WHAT YOU WILL DO
Would you please transcribe the records below from the line with "C4: 680nF (+3V3, GND) -> none" through their final line, exactly and with no other lines?

DATA TO EXAMINE
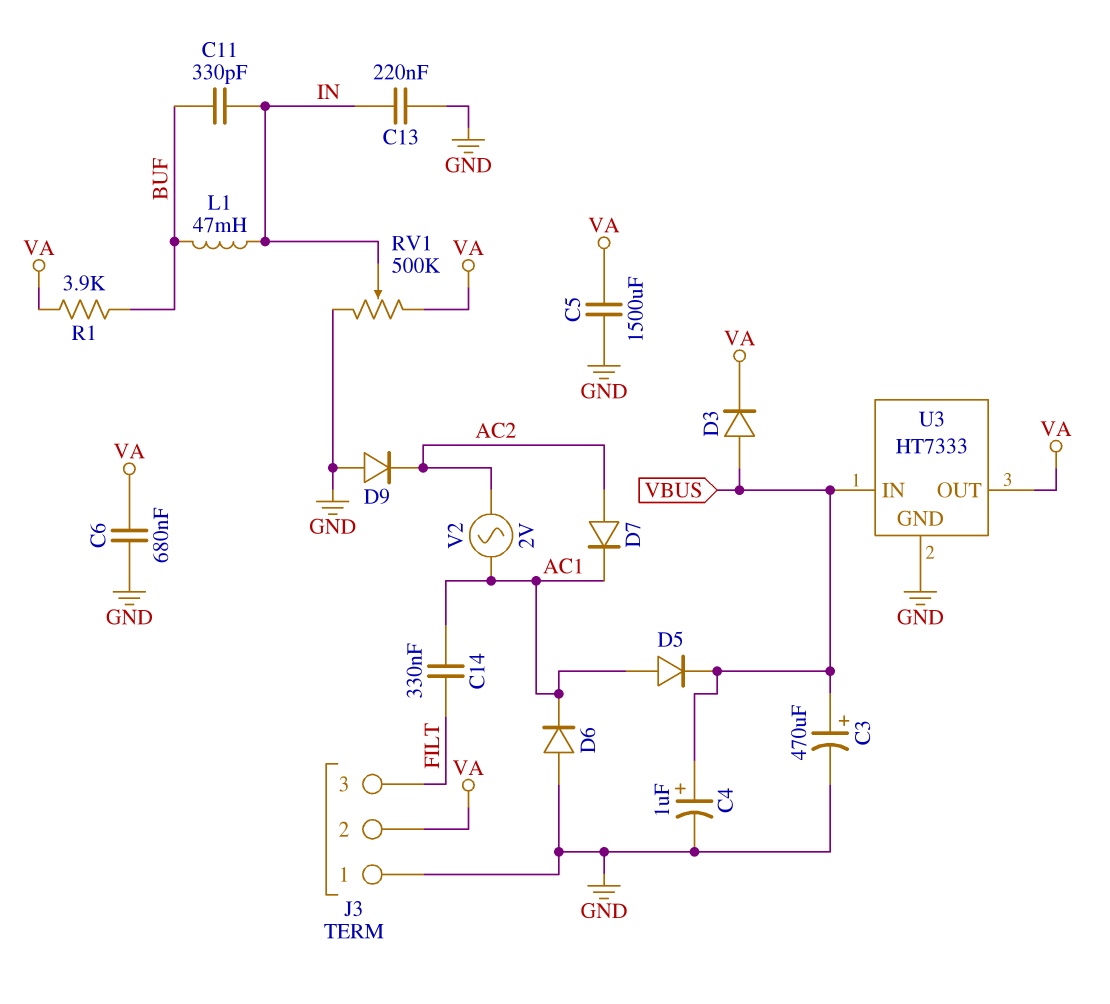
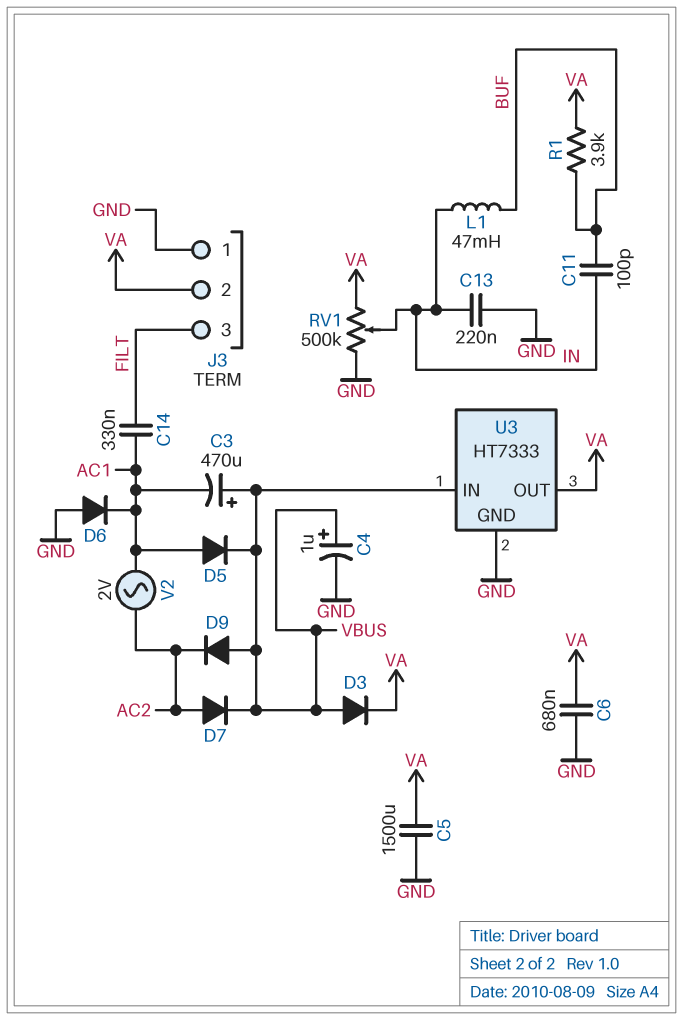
C3: 470uF (plus VBUS, minus GND) -> 470uF (plus VBUS, minus AC1)
C11: 330pF (BUF, IN) -> 100pF (BUF, IN)
D7: diode (A AC2, K AC1) -> diode (A AC2, K VBUS)
D9: diode (A GND, K AC2) -> diode (A VBUS, K AC2)

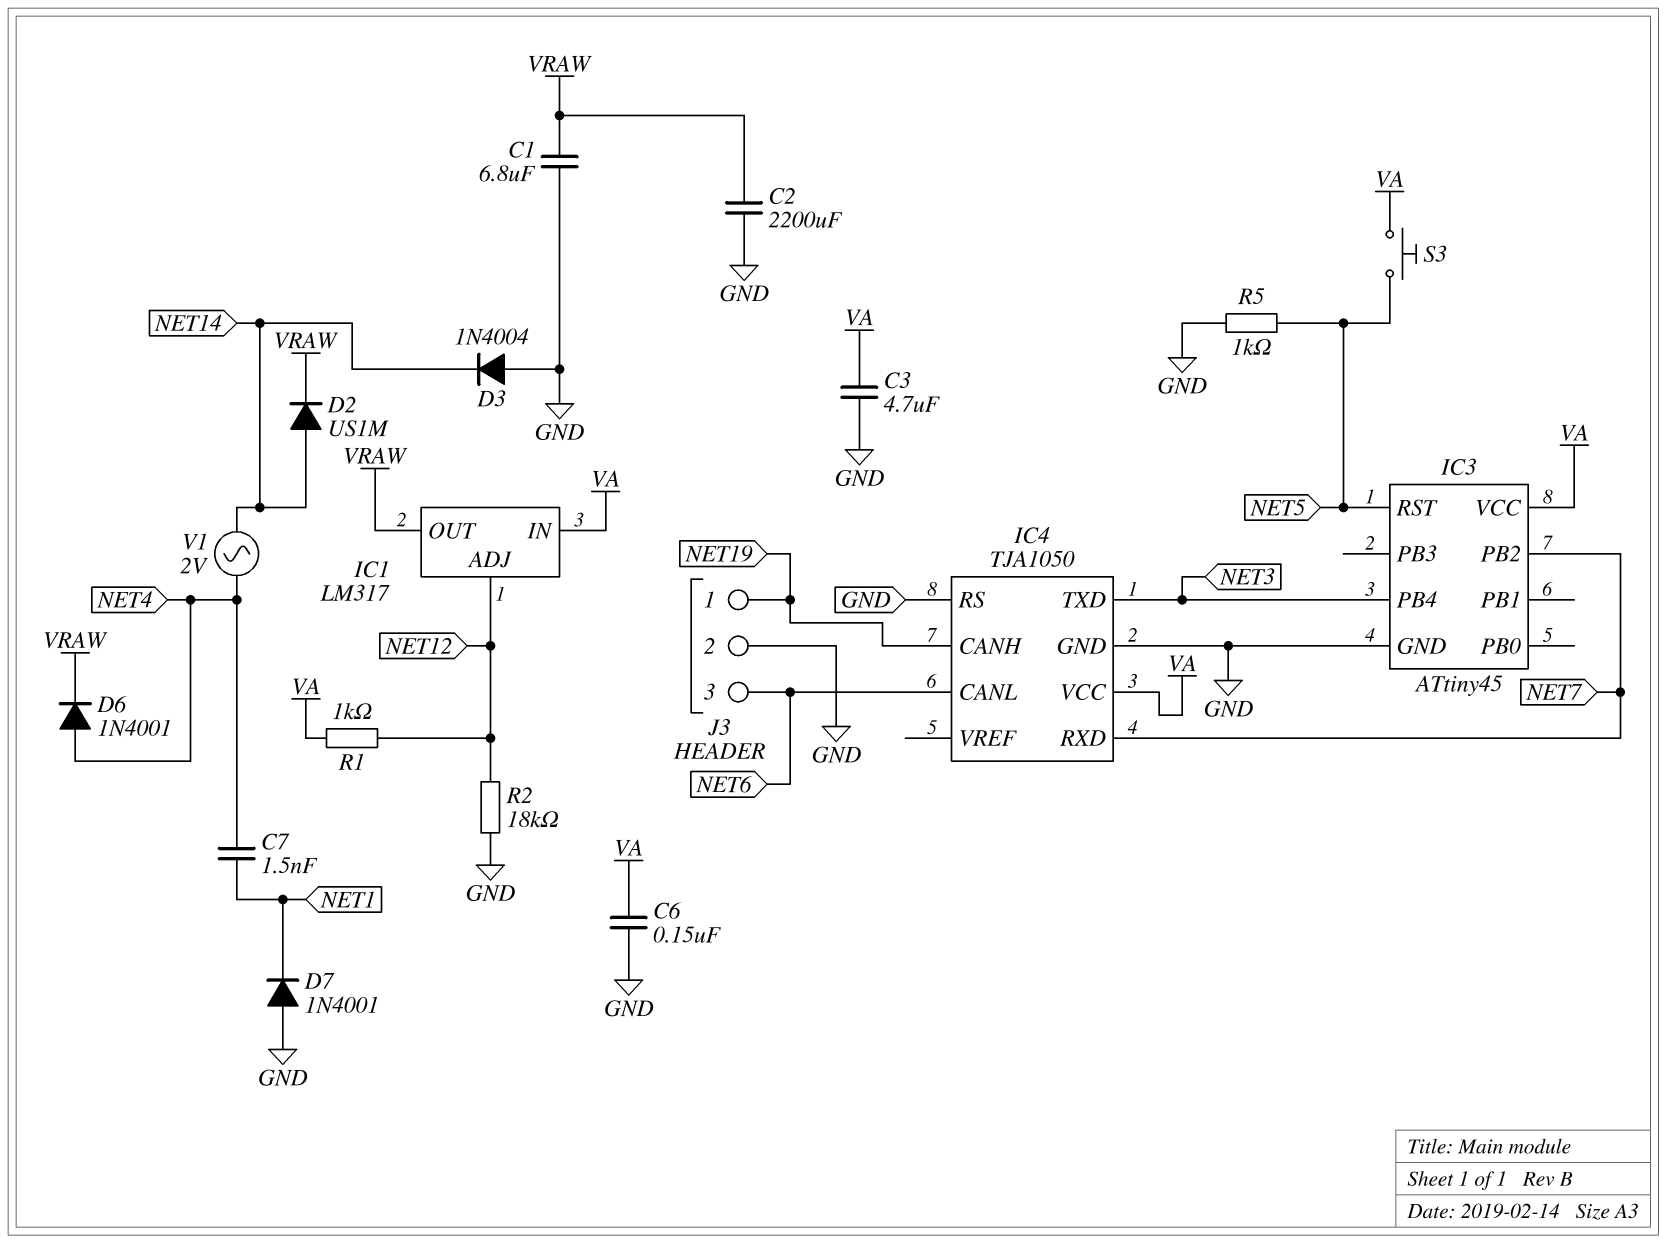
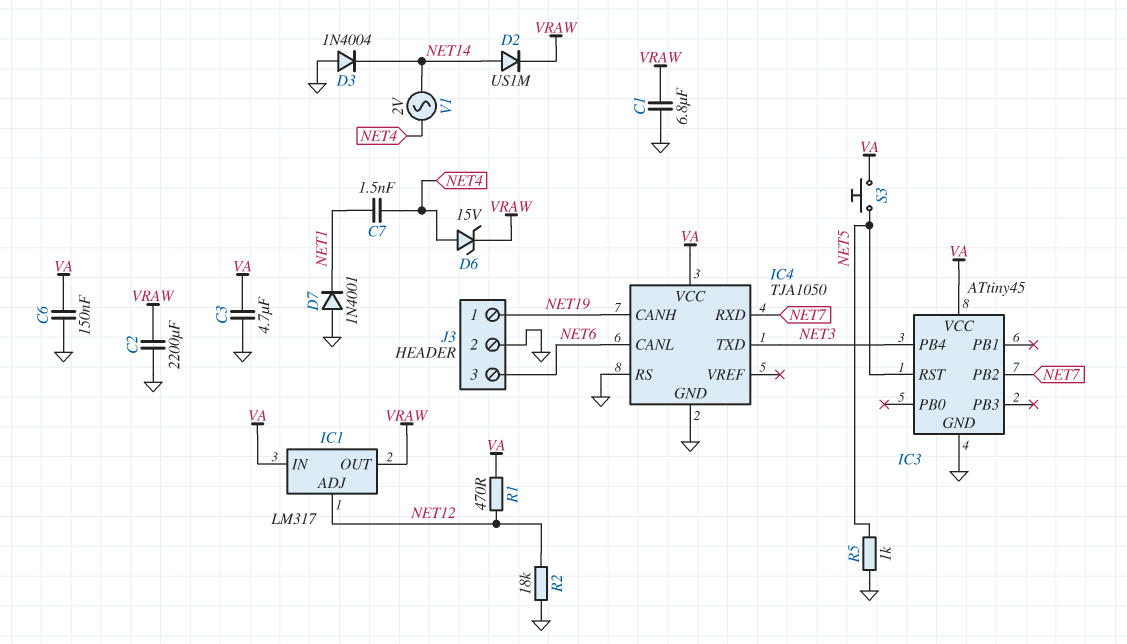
D6: diode 1N4001 (A NET4, K VRAW) -> zener 15V (A NET4, K VRAW)
R1: 1k (NET12, VA) -> 470 (NET12, VA)

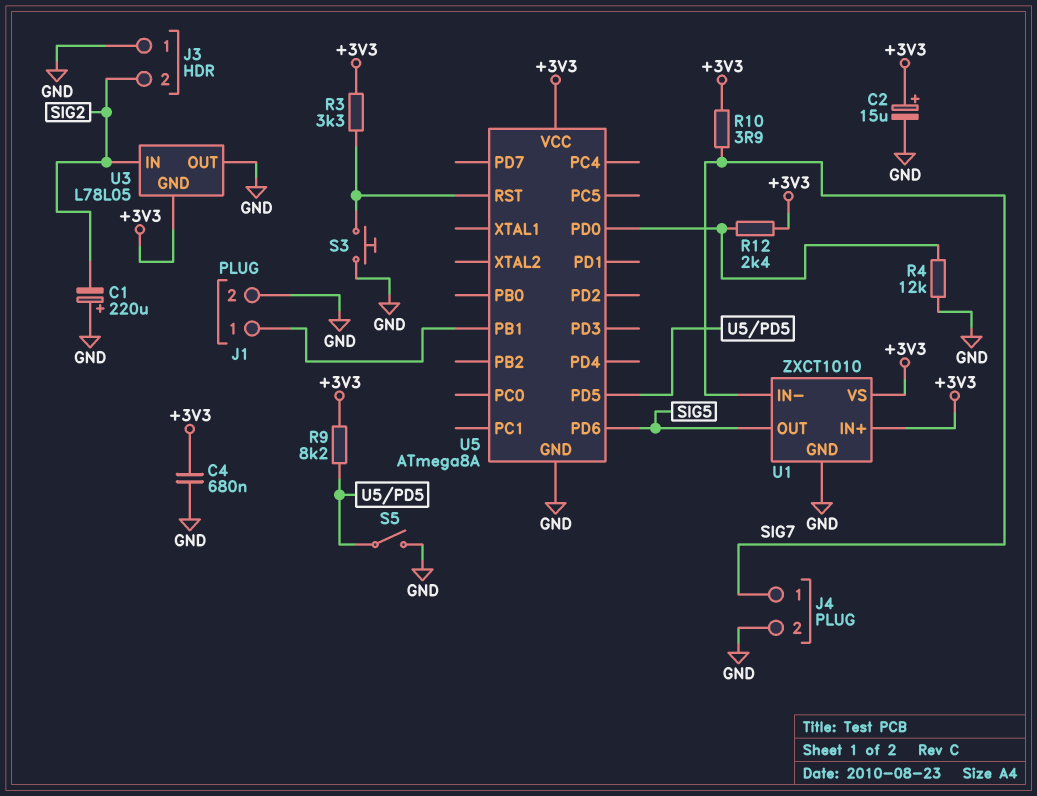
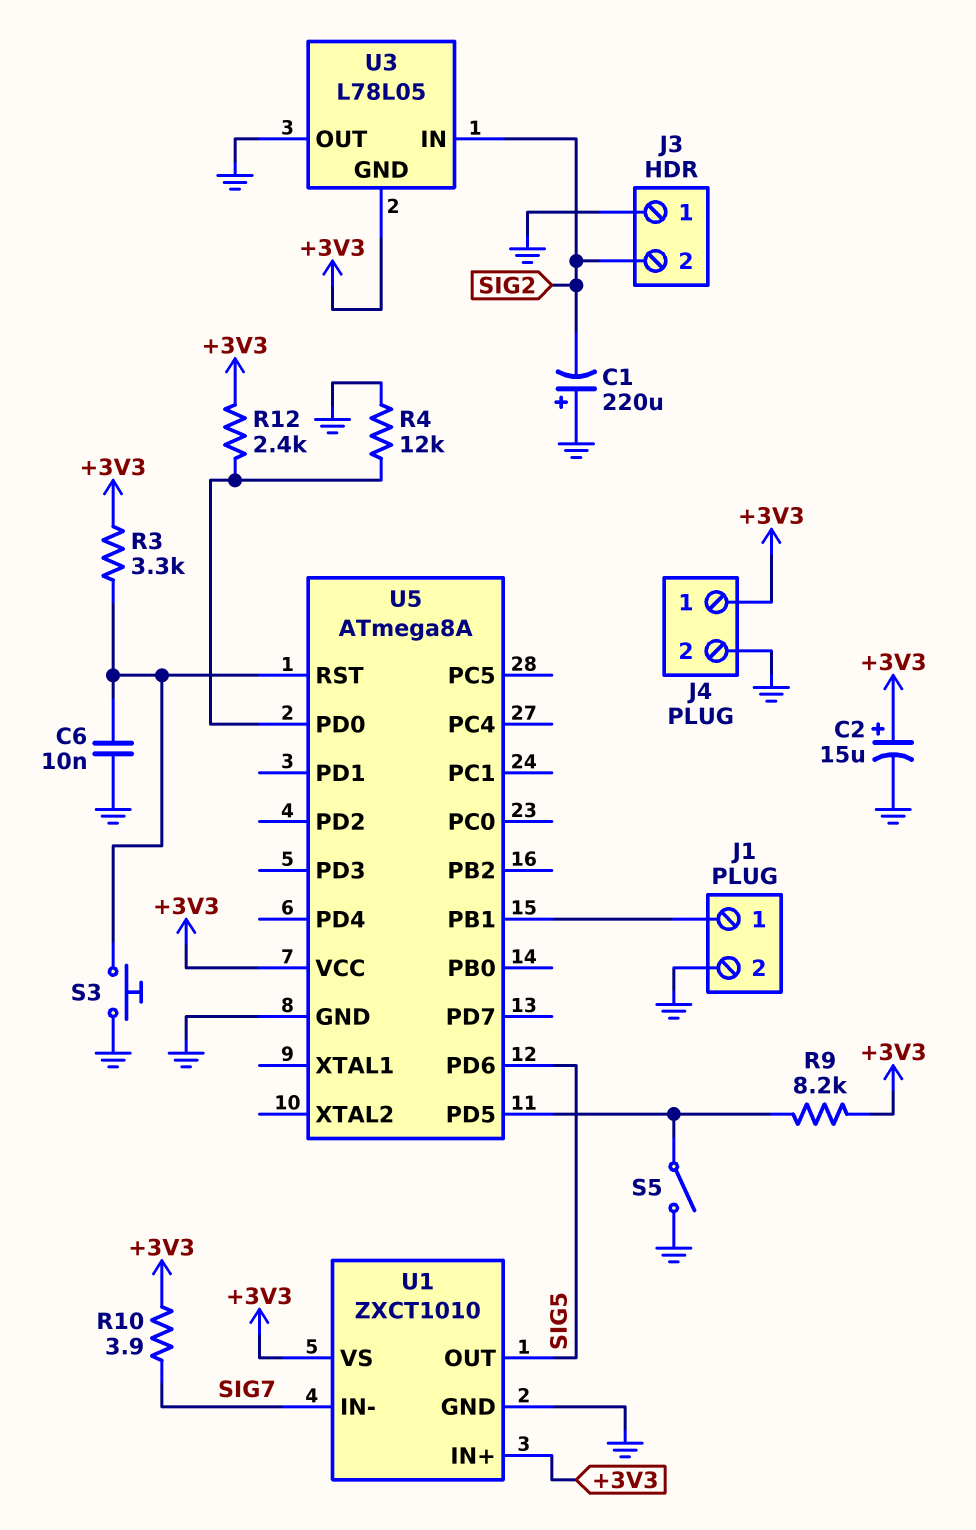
C4: 680nF (+3V3, GND) -> none
C6: none -> 10nF (GND, U5/RST)
J4 pin 1: SIG7 -> +3V3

EXERCISE RESULT
C4: 680nF (+3V3, GND) -> none
C6: none -> 10nF (GND, U5/RST)
J4 pin 1: SIG7 -> +3V3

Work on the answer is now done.